◆ **Given data**
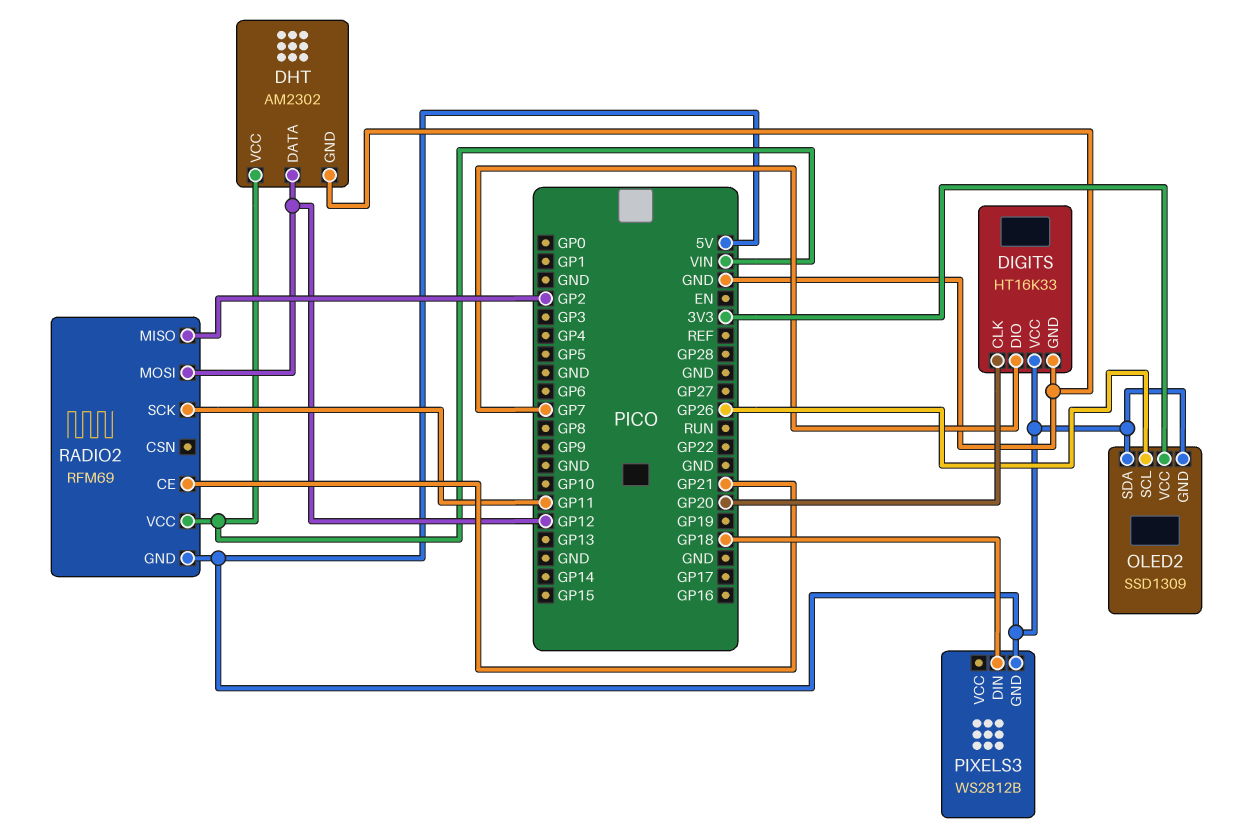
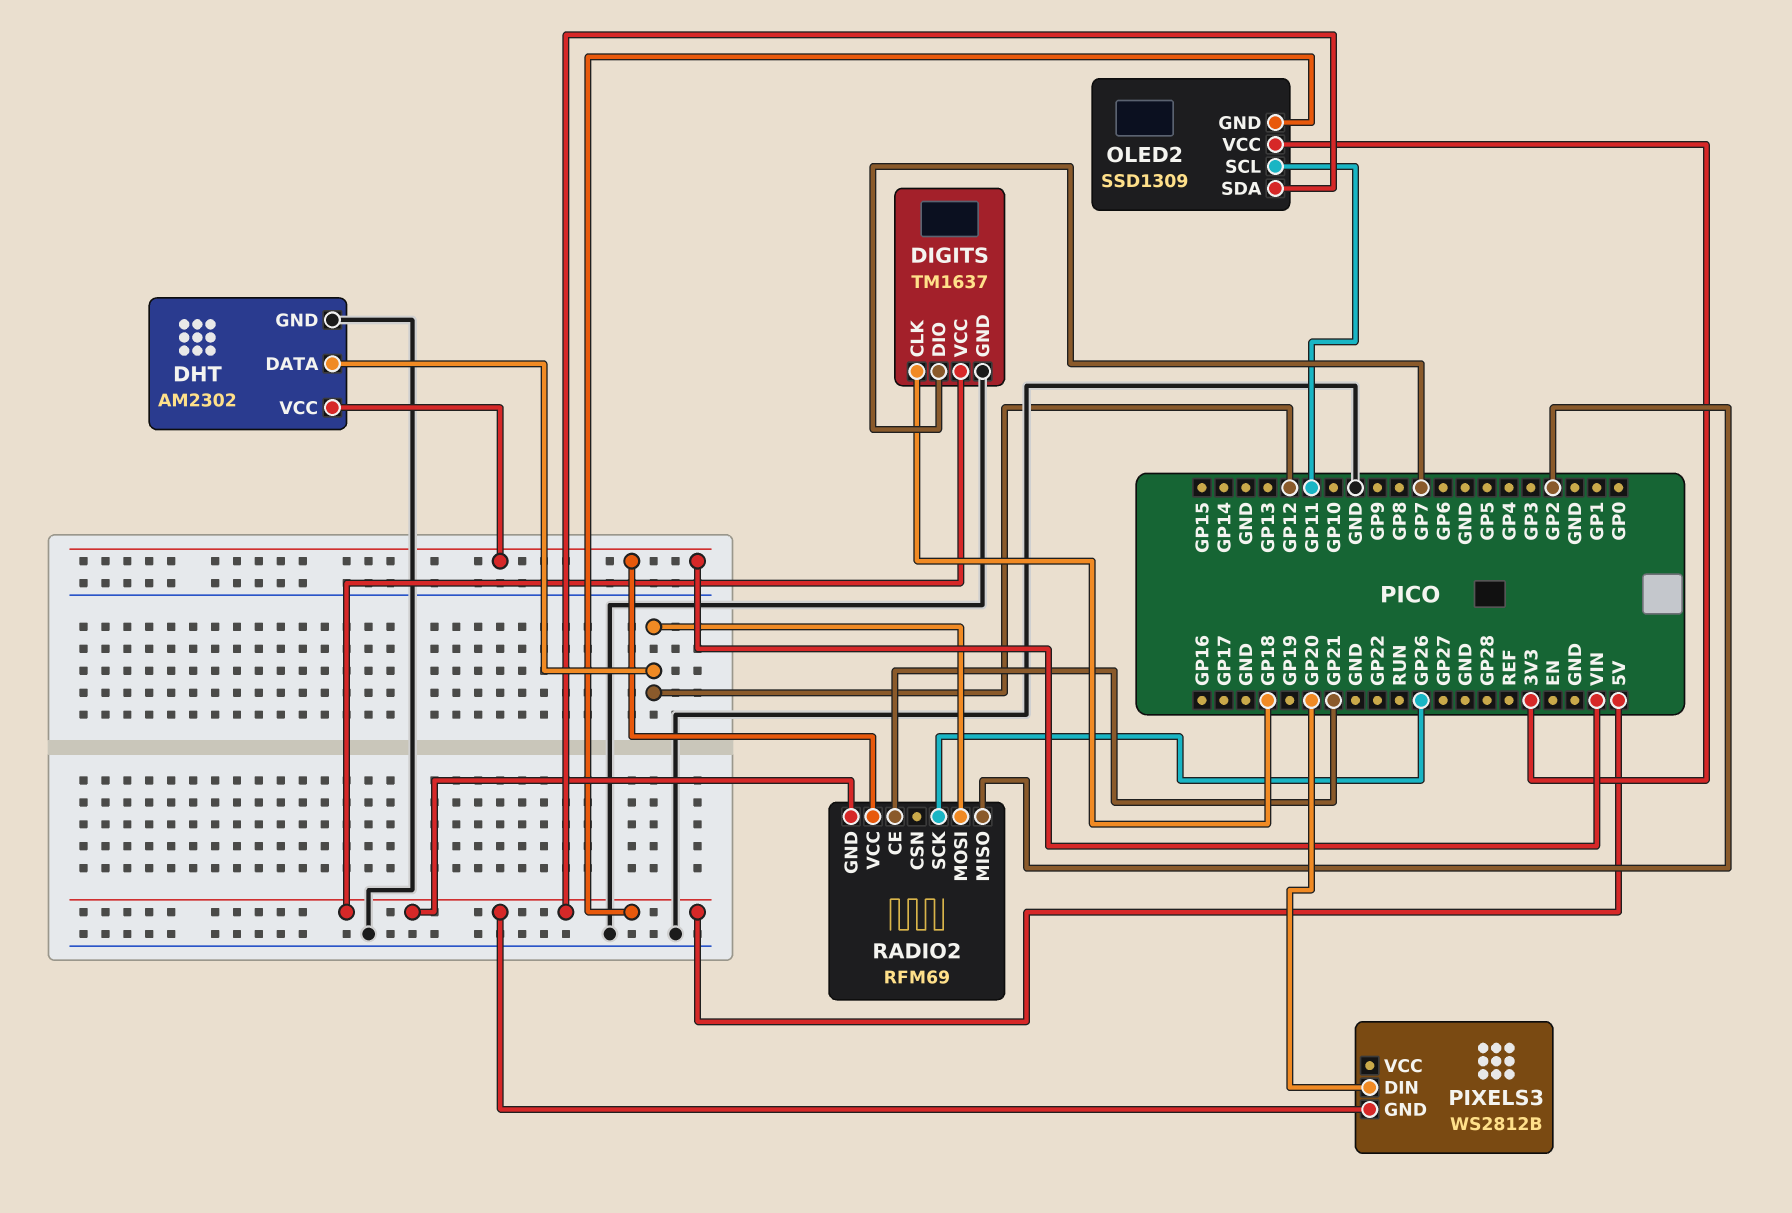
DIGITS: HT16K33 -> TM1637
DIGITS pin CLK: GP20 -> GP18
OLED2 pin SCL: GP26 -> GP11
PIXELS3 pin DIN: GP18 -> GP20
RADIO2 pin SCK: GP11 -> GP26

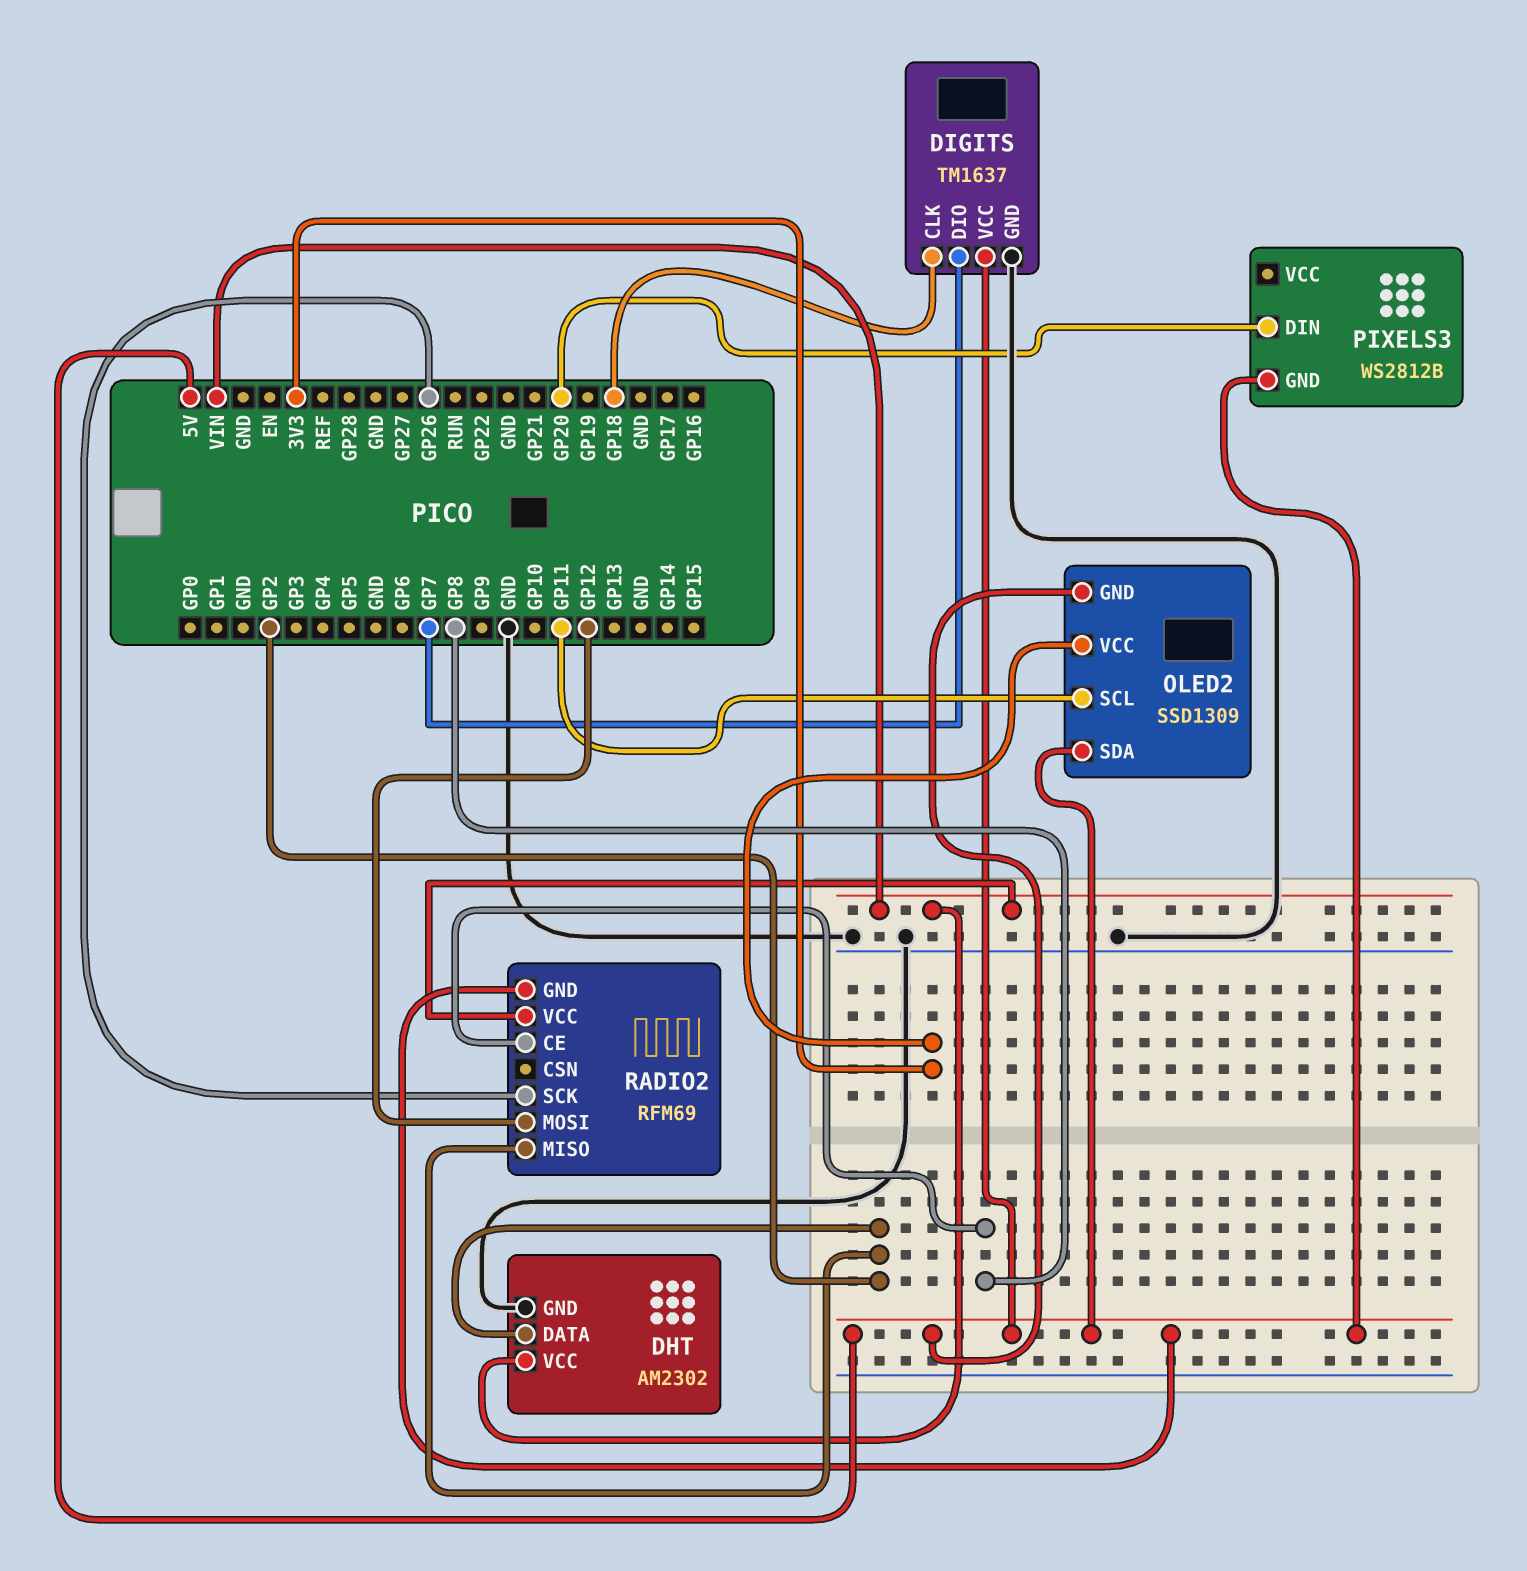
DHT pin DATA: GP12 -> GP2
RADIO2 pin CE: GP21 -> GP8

---

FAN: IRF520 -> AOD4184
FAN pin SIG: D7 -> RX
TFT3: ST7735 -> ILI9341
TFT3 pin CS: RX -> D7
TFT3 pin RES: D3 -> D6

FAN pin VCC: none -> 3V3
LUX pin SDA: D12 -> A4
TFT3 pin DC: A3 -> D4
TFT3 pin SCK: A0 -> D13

◆ **Work request**
Look over the records above and copy each line that includes the string "DIGITS".

◆ **Expected answer**
DIGITS: HT16K33 -> TM1637
DIGITS pin CLK: GP20 -> GP18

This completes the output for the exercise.